§ **Your instructions**
Spot each line in the records below where the word "none" occurs, then copy it.

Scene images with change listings
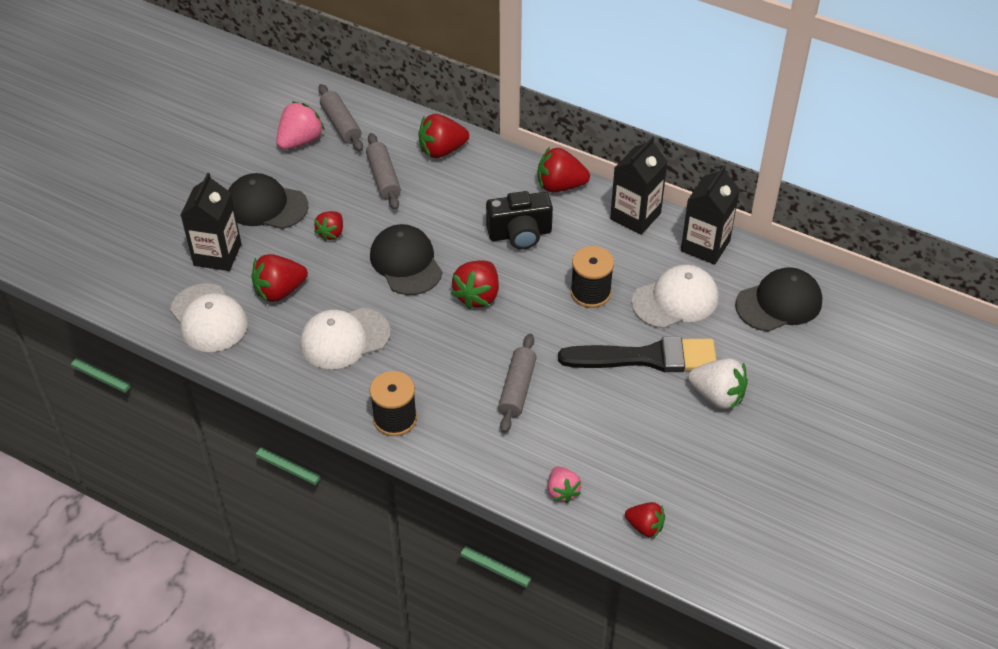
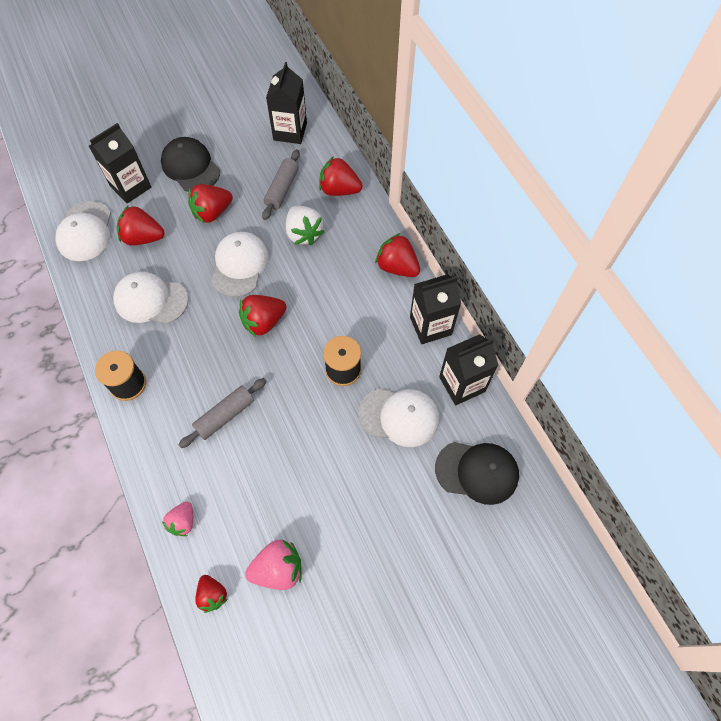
camera: 35 degrees right, 15 degrees up
(300, 141) = (253, 130): pink strawberry -> pink strawberry (278, 569)
(331, 233) = (212, 212): red strawberry -> red strawberry, size x1.57
(341, 124) = (290, 131): grey rolling pin -> black carton
(406, 262) = (239, 265): black cap -> white cap
(520, 234) = (335, 290): black camera -> none
(646, 357) = (336, 452): black brush -> none
(717, 396) = (359, 521): white strawberry -> white strawberry (304, 233)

§ **Solution for this problem**
(520, 234) = (335, 290): black camera -> none
(646, 357) = (336, 452): black brush -> none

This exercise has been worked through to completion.